Stored data:
-------------------------

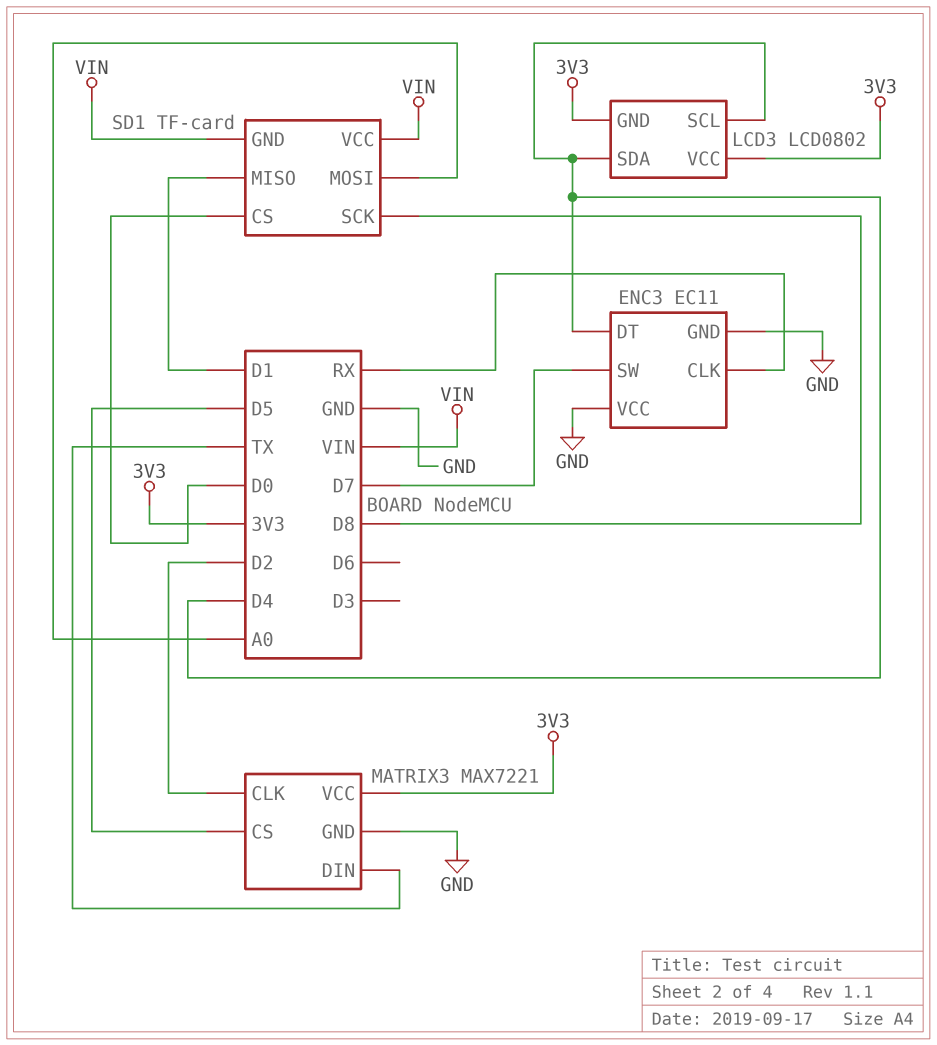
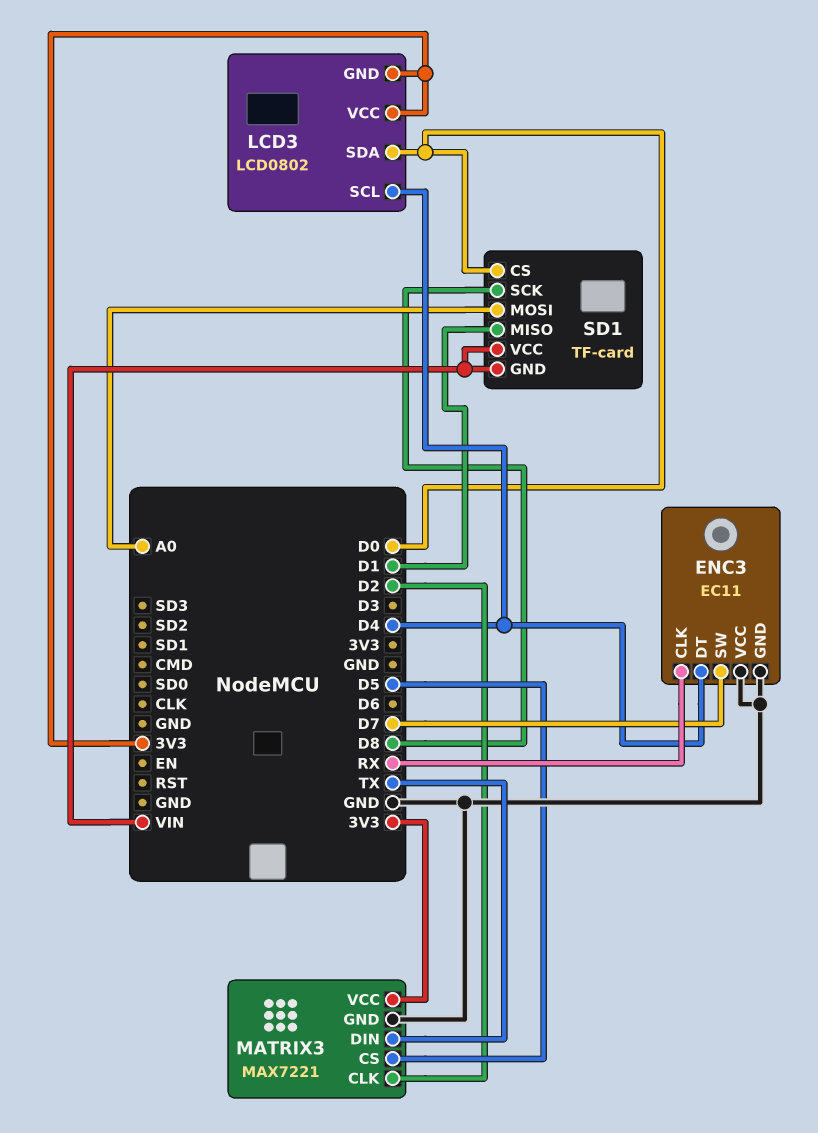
LCD3 pin SDA: D4 -> D0

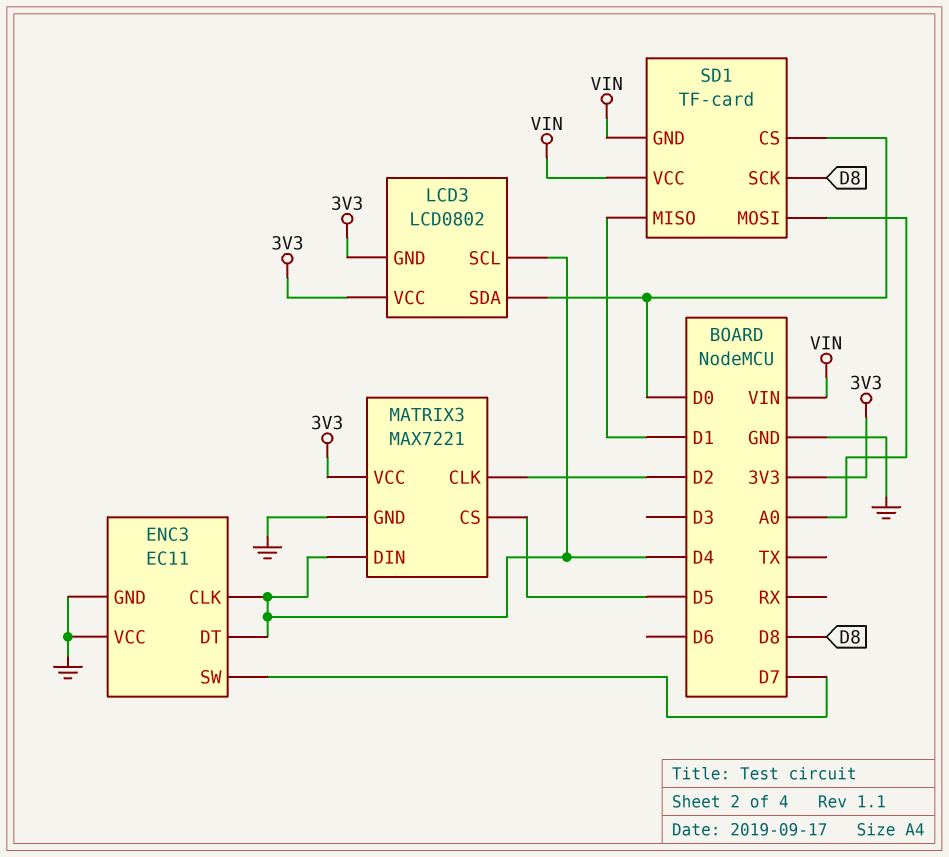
ENC3 pin CLK: RX -> D4
MATRIX3 pin DIN: TX -> D4

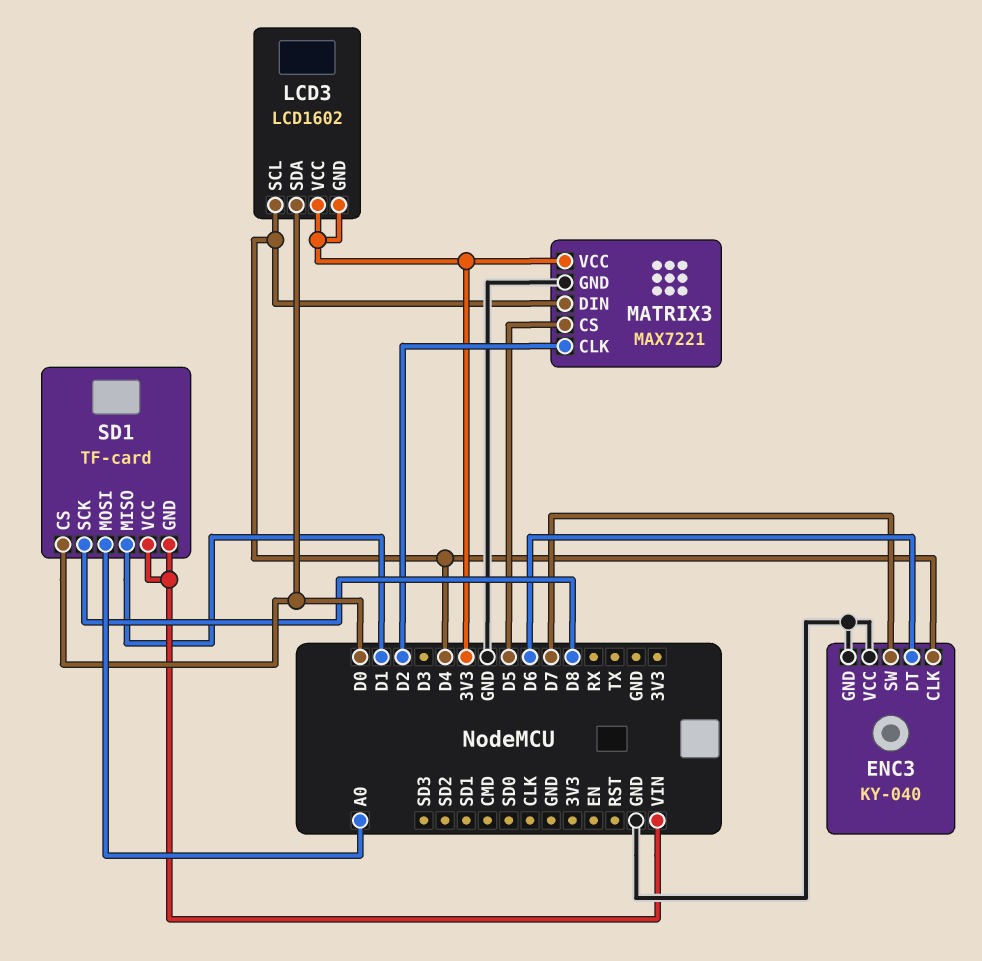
ENC3: EC11 -> KY-040
ENC3 pin DT: D4 -> D6
LCD3: LCD0802 -> LCD1602

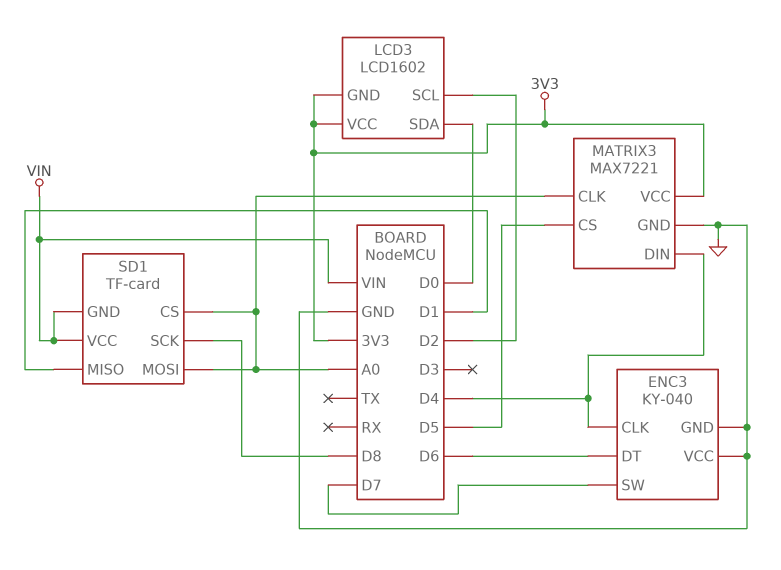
LCD3 pin SCL: D4 -> D2
MATRIX3 pin CLK: D2 -> A0
SD1 pin CS: D0 -> A0

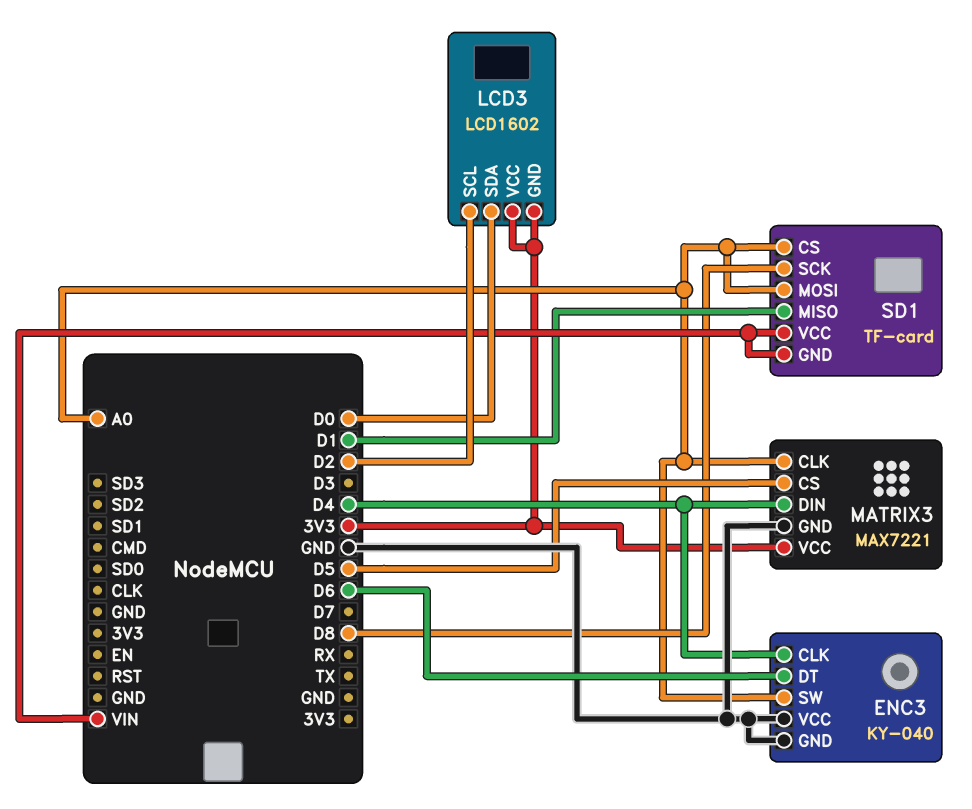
ENC3 pin SW: D7 -> A0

-------------------------

Would you please repeat each record exactly? Leave the pictures out.

LCD3 pin SDA: D4 -> D0

ENC3 pin CLK: RX -> D4
MATRIX3 pin DIN: TX -> D4

ENC3: EC11 -> KY-040
ENC3 pin DT: D4 -> D6
LCD3: LCD0802 -> LCD1602

LCD3 pin SCL: D4 -> D2
MATRIX3 pin CLK: D2 -> A0
SD1 pin CS: D0 -> A0

ENC3 pin SW: D7 -> A0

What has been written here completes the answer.